__Information supplied__
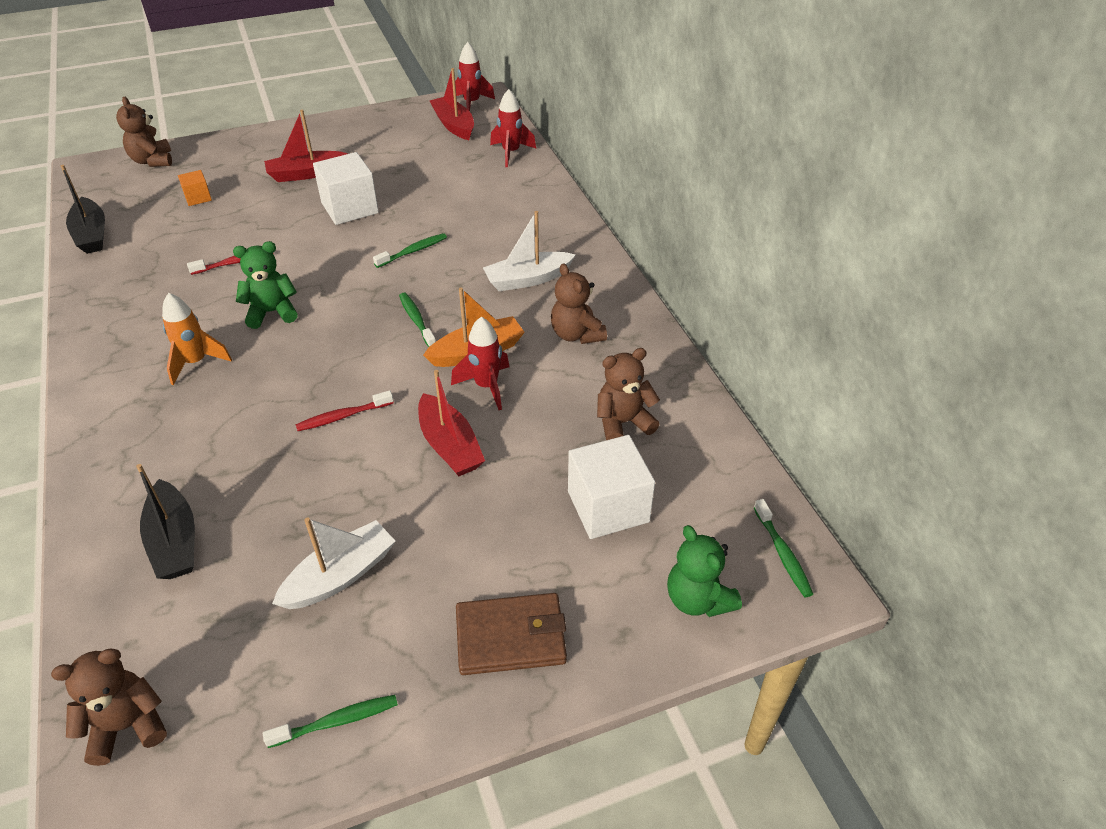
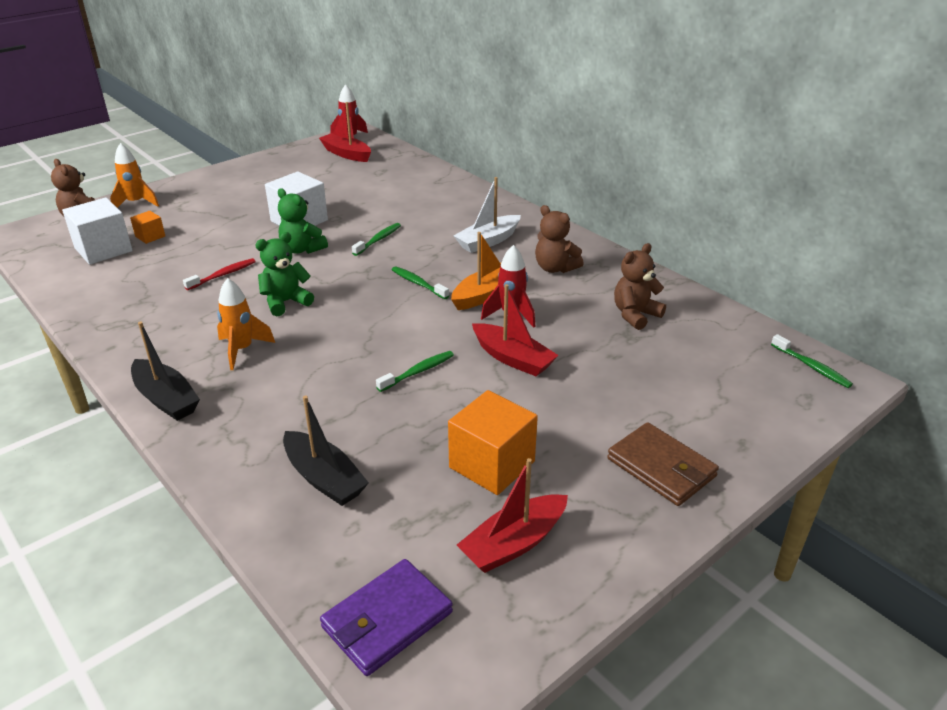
camera: 20 degrees left, 10 degrees down
(92, 235) = (63, 279): black boat -> black boat (166, 399)
(127, 725) = (387, 620): brown teddy bear -> purple wallet
(210, 152) = (136, 203): none -> orange rocket
(306, 174) = (241, 204): red boat -> red boat (514, 543)
(337, 721) = (569, 561): green toothbrush -> green toothbrush (418, 372)
(340, 575) = (492, 464): white boat -> orange cube
(342, 416) = (407, 359): red toothbrush -> none
(511, 153) = (409, 165): red rocket -> none
(511, 637) = (661, 467): brown wallet -> brown wallet turned 75 degrees clockwise
(608, 506) = (666, 368): white cube -> white cube (103, 250)
(698, 599) = (777, 408): green teddy bear -> green teddy bear (302, 249)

__Work to be completed__
What you return should be only the exact lines from the top of the entries through the line with "(337, 721) = (569, 561): green", minus the pictures.

__Output of the task__
camera: 20 degrees left, 10 degrees down
(92, 235) = (63, 279): black boat -> black boat (166, 399)
(127, 725) = (387, 620): brown teddy bear -> purple wallet
(210, 152) = (136, 203): none -> orange rocket
(306, 174) = (241, 204): red boat -> red boat (514, 543)
(337, 721) = (569, 561): green toothbrush -> green toothbrush (418, 372)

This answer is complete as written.